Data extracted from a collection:
──────

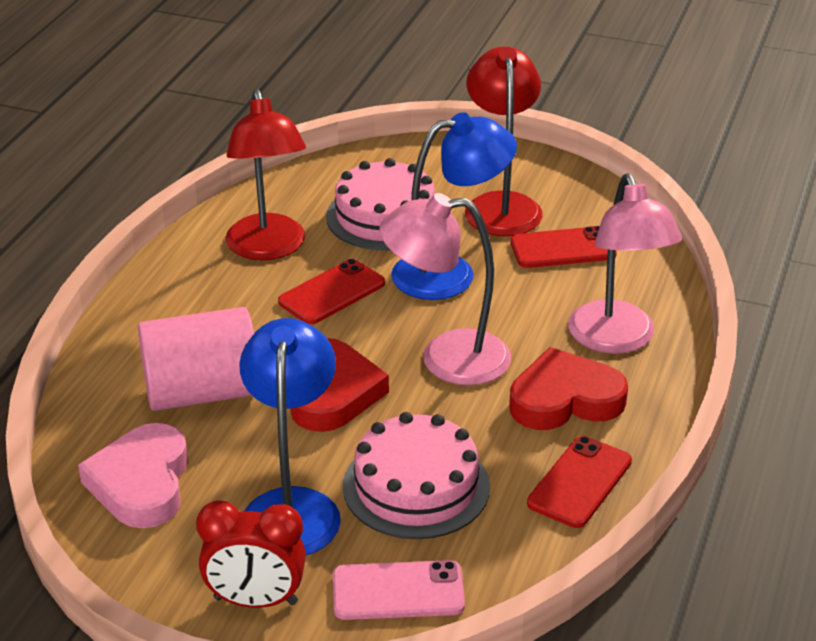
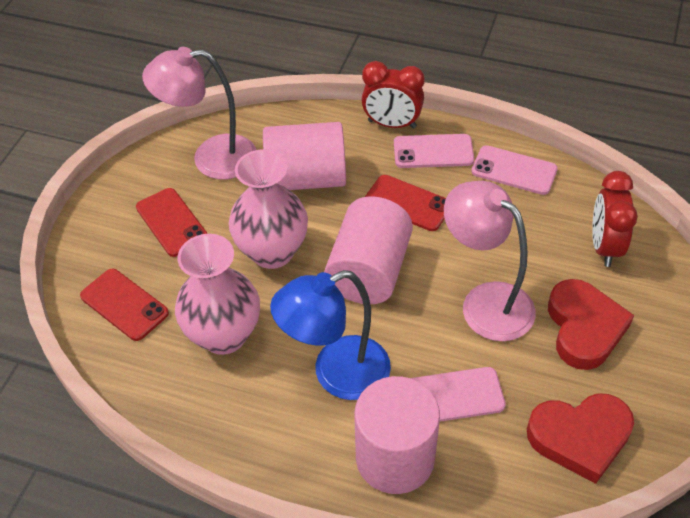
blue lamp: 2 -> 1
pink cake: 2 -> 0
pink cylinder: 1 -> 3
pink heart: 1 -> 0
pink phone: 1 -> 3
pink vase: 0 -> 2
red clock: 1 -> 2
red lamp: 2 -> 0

──────

Exact wording is required throughout: write out all the records, but no pictures.

**Completed task:**
blue lamp: 2 -> 1
pink cake: 2 -> 0
pink cylinder: 1 -> 3
pink heart: 1 -> 0
pink phone: 1 -> 3
pink vase: 0 -> 2
red clock: 1 -> 2
red lamp: 2 -> 0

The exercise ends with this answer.